**The data:**
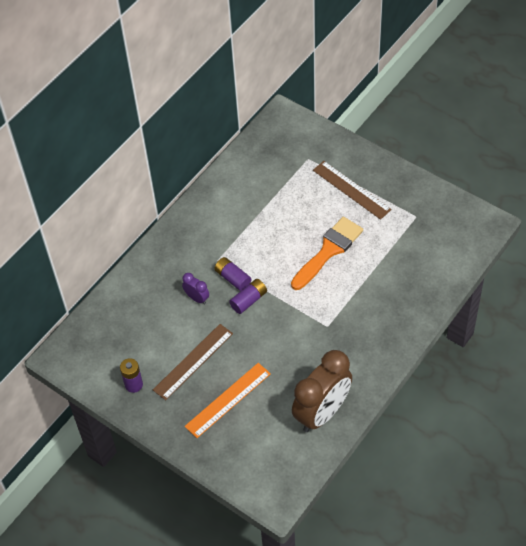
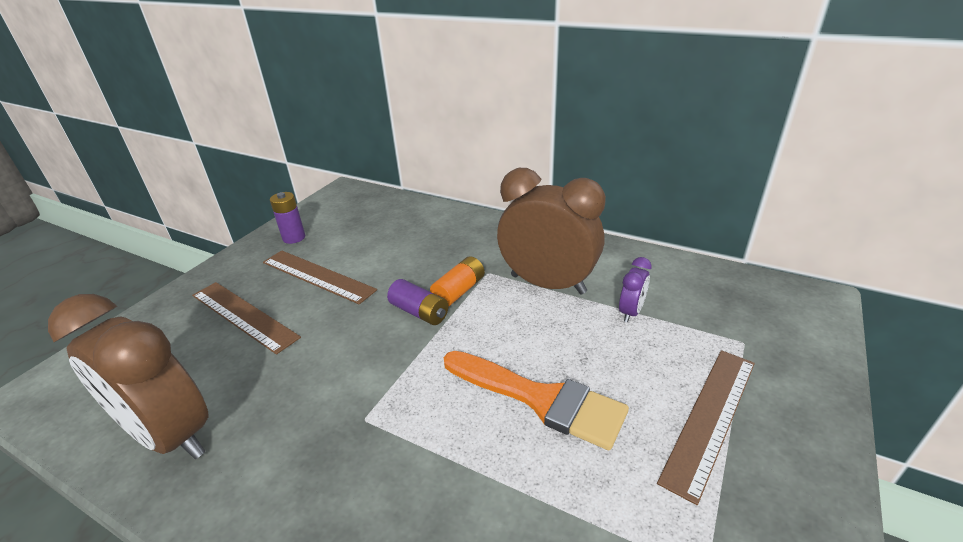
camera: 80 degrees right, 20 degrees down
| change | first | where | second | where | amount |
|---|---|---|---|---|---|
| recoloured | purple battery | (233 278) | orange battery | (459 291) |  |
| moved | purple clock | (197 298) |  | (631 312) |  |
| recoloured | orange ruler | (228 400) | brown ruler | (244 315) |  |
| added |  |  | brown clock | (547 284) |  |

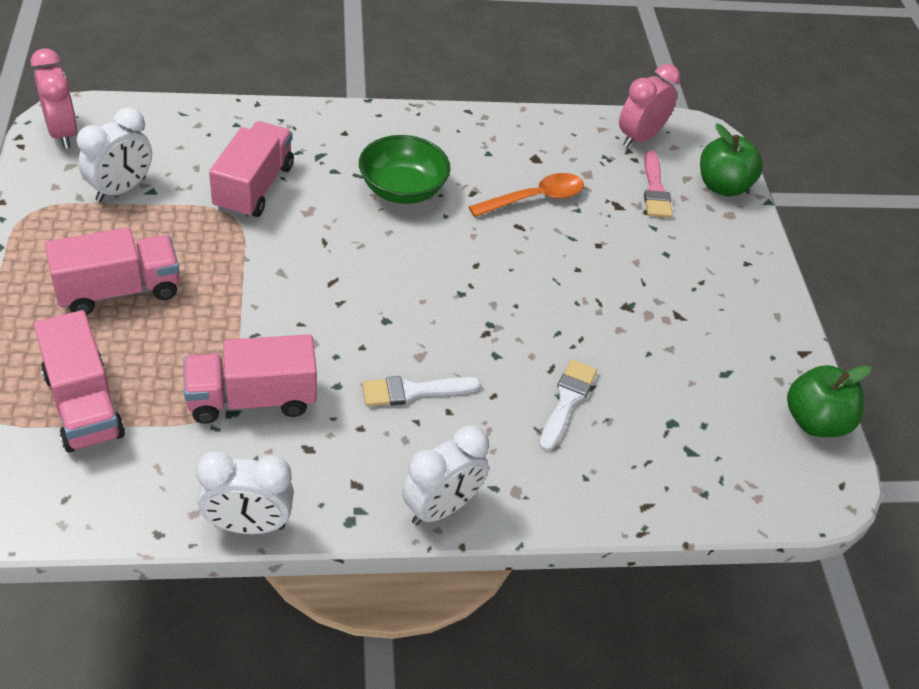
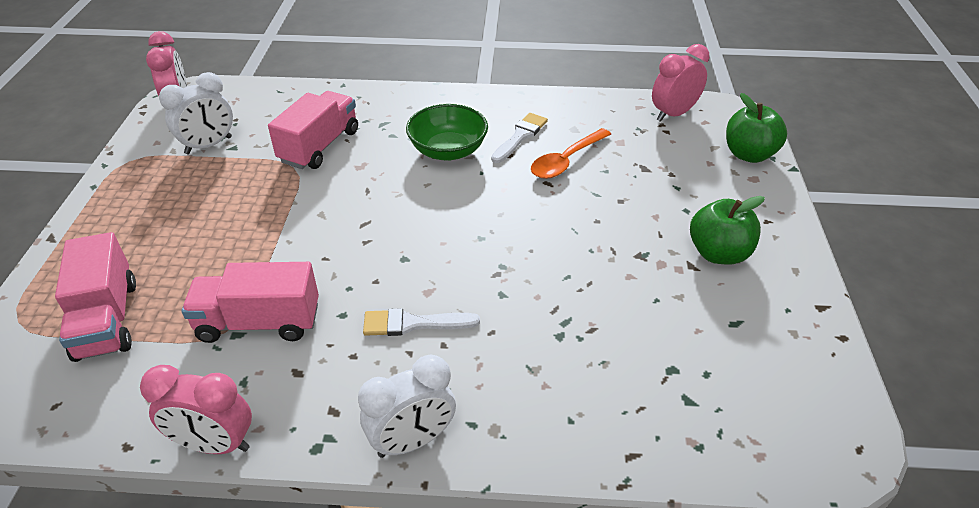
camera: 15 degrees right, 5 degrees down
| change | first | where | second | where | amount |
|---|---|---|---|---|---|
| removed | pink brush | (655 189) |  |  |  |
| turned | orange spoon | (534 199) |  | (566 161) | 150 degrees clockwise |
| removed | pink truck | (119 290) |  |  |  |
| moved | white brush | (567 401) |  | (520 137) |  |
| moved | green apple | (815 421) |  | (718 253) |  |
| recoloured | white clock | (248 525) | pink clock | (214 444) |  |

**Work instructions:**
Each record above must be retyped exactly, minus its pictures.

**Output for this task:**
camera: 80 degrees right, 20 degrees down
| change | first | where | second | where | amount |
|---|---|---|---|---|---|
| recoloured | purple battery | (233 278) | orange battery | (459 291) |  |
| moved | purple clock | (197 298) |  | (631 312) |  |
| recoloured | orange ruler | (228 400) | brown ruler | (244 315) |  |
| added |  |  | brown clock | (547 284) |  |

camera: 15 degrees right, 5 degrees down
| change | first | where | second | where | amount |
|---|---|---|---|---|---|
| removed | pink brush | (655 189) |  |  |  |
| turned | orange spoon | (534 199) |  | (566 161) | 150 degrees clockwise |
| removed | pink truck | (119 290) |  |  |  |
| moved | white brush | (567 401) |  | (520 137) |  |
| moved | green apple | (815 421) |  | (718 253) |  |
| recoloured | white clock | (248 525) | pink clock | (214 444) |  |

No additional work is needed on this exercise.